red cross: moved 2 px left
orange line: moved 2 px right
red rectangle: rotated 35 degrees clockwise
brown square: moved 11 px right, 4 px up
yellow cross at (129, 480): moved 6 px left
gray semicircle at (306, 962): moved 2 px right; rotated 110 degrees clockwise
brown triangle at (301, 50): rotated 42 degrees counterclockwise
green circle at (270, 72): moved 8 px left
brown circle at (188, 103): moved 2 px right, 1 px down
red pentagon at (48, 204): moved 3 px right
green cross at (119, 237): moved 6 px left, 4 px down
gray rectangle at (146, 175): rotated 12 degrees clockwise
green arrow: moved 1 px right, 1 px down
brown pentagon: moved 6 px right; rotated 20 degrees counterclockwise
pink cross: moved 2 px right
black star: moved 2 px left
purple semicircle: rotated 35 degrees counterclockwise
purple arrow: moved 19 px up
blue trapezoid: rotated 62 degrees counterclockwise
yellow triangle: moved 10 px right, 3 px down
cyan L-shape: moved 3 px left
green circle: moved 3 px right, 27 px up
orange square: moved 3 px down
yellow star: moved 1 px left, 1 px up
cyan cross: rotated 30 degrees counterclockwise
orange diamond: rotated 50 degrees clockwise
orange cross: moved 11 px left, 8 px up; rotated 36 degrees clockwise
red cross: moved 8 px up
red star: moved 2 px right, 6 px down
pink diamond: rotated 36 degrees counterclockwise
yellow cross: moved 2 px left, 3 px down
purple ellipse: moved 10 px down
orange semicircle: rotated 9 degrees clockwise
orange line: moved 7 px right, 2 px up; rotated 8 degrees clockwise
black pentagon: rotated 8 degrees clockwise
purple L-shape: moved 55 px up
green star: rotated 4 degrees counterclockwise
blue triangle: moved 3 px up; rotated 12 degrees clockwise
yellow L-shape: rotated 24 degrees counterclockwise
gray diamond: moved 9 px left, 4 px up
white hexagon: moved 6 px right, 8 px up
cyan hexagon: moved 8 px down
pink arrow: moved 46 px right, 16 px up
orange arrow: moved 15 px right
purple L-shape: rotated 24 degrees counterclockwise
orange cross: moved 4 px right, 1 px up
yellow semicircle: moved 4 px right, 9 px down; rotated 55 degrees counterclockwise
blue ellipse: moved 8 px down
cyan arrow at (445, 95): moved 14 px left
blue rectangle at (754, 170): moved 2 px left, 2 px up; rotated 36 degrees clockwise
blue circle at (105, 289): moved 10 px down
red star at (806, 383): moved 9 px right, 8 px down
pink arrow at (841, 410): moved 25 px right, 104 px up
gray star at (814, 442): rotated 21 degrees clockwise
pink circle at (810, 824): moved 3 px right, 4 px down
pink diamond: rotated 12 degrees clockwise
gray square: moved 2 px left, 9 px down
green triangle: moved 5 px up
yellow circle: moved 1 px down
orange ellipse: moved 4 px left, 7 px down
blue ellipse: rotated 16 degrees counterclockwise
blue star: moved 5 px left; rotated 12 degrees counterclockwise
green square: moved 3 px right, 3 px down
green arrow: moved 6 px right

****************************************

* **WRITTEN REQUEST**: Copy all of the records above word for word, keeping each line in its original order.

* **REPLY**:
red cross: moved 2 px left
orange line: moved 2 px right
red rectangle: rotated 35 degrees clockwise
brown square: moved 11 px right, 4 px up
yellow cross at (129, 480): moved 6 px left
gray semicircle at (306, 962): moved 2 px right; rotated 110 degrees clockwise
brown triangle at (301, 50): rotated 42 degrees counterclockwise
green circle at (270, 72): moved 8 px left
brown circle at (188, 103): moved 2 px right, 1 px down
red pentagon at (48, 204): moved 3 px right
green cross at (119, 237): moved 6 px left, 4 px down
gray rectangle at (146, 175): rotated 12 degrees clockwise
green arrow: moved 1 px right, 1 px down
brown pentagon: moved 6 px right; rotated 20 degrees counterclockwise
pink cross: moved 2 px right
black star: moved 2 px left
purple semicircle: rotated 35 degrees counterclockwise
purple arrow: moved 19 px up
blue trapezoid: rotated 62 degrees counterclockwise
yellow triangle: moved 10 px right, 3 px down
cyan L-shape: moved 3 px left
green circle: moved 3 px right, 27 px up
orange square: moved 3 px down
yellow star: moved 1 px left, 1 px up
cyan cross: rotated 30 degrees counterclockwise
orange diamond: rotated 50 degrees clockwise
orange cross: moved 11 px left, 8 px up; rotated 36 degrees clockwise
red cross: moved 8 px up
red star: moved 2 px right, 6 px down
pink diamond: rotated 36 degrees counterclockwise
yellow cross: moved 2 px left, 3 px down
purple ellipse: moved 10 px down
orange semicircle: rotated 9 degrees clockwise
orange line: moved 7 px right, 2 px up; rotated 8 degrees clockwise
black pentagon: rotated 8 degrees clockwise
purple L-shape: moved 55 px up
green star: rotated 4 degrees counterclockwise
blue triangle: moved 3 px up; rotated 12 degrees clockwise
yellow L-shape: rotated 24 degrees counterclockwise
gray diamond: moved 9 px left, 4 px up
white hexagon: moved 6 px right, 8 px up
cyan hexagon: moved 8 px down
pink arrow: moved 46 px right, 16 px up
orange arrow: moved 15 px right
purple L-shape: rotated 24 degrees counterclockwise
orange cross: moved 4 px right, 1 px up
yellow semicircle: moved 4 px right, 9 px down; rotated 55 degrees counterclockwise
blue ellipse: moved 8 px down
cyan arrow at (445, 95): moved 14 px left
blue rectangle at (754, 170): moved 2 px left, 2 px up; rotated 36 degrees clockwise
blue circle at (105, 289): moved 10 px down
red star at (806, 383): moved 9 px right, 8 px down
pink arrow at (841, 410): moved 25 px right, 104 px up
gray star at (814, 442): rotated 21 degrees clockwise
pink circle at (810, 824): moved 3 px right, 4 px down
pink diamond: rotated 12 degrees clockwise
gray square: moved 2 px left, 9 px down
green triangle: moved 5 px up
yellow circle: moved 1 px down
orange ellipse: moved 4 px left, 7 px down
blue ellipse: rotated 16 degrees counterclockwise
blue star: moved 5 px left; rotated 12 degrees counterclockwise
green square: moved 3 px right, 3 px down
green arrow: moved 6 px right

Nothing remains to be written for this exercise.